**WHAT IS ASKED**
Pick out each line of the listing below that contains the string "kern", and copy those lines without alteration.

>>

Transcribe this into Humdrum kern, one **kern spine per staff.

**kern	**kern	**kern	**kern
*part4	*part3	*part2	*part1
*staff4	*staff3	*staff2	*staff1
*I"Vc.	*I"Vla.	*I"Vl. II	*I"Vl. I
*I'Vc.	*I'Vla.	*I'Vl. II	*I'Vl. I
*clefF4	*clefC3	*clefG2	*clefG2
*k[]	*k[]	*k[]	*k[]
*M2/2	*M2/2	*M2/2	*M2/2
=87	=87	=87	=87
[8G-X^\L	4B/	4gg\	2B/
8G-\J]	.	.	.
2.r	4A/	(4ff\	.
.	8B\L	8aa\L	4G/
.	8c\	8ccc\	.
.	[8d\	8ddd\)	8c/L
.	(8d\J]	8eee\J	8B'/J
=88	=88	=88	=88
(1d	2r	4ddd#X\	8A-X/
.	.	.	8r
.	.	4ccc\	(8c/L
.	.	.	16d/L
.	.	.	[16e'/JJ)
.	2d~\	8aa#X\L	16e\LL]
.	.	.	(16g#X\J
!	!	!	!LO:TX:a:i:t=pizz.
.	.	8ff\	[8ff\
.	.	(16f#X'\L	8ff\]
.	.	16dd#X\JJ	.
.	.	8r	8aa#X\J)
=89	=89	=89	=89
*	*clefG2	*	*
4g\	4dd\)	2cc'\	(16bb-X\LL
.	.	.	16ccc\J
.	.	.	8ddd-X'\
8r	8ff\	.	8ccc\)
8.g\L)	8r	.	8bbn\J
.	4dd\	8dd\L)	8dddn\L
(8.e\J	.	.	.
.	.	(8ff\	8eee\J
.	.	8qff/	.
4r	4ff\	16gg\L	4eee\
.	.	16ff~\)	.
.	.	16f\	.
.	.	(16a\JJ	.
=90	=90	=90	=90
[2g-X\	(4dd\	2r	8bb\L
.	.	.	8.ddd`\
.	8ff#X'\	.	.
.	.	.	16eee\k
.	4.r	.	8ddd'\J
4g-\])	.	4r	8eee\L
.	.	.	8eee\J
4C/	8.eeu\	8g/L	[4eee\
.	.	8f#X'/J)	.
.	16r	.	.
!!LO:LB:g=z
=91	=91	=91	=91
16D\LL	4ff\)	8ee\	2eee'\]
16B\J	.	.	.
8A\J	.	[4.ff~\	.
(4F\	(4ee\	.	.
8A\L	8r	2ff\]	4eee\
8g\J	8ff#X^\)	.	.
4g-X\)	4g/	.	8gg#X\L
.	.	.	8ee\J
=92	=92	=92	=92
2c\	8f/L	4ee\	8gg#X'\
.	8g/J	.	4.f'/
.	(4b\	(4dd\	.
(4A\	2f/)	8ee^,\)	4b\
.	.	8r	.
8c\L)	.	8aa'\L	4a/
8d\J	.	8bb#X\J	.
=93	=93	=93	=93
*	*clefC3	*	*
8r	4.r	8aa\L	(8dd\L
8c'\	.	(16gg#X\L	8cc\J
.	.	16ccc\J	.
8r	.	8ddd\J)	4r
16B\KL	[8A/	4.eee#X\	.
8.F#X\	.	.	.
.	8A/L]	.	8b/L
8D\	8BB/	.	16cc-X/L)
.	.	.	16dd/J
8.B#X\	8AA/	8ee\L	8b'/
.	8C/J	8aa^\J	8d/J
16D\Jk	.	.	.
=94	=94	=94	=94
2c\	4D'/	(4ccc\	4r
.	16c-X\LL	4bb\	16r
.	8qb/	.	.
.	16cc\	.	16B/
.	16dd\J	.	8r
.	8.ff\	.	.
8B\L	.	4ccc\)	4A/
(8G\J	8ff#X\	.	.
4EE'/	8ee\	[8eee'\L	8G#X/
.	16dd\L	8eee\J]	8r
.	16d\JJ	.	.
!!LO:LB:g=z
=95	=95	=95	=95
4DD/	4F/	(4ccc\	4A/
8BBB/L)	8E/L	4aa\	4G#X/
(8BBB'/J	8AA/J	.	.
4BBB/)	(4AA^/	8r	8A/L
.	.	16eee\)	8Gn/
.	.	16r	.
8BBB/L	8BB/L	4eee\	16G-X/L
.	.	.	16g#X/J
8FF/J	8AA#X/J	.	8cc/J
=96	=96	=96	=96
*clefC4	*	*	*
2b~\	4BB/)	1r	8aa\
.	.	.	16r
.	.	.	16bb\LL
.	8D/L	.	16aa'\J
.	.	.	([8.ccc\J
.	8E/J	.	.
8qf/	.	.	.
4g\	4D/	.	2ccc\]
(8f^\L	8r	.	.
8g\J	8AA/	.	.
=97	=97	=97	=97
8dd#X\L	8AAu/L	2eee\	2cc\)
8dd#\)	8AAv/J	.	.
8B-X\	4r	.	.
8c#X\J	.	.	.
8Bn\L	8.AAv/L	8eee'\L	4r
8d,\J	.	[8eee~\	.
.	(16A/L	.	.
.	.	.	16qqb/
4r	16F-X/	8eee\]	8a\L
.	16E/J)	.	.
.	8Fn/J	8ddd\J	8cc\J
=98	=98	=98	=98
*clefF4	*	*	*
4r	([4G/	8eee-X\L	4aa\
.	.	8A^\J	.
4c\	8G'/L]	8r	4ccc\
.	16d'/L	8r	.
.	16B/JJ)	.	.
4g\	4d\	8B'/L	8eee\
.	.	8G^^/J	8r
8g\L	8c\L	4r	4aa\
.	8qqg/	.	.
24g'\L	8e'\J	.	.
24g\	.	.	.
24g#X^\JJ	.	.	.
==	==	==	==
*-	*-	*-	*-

<<

**THE ANSWER**
Transcribe this into Humdrum kern, one **kern spine per staff.
**kern	**kern	**kern	**kern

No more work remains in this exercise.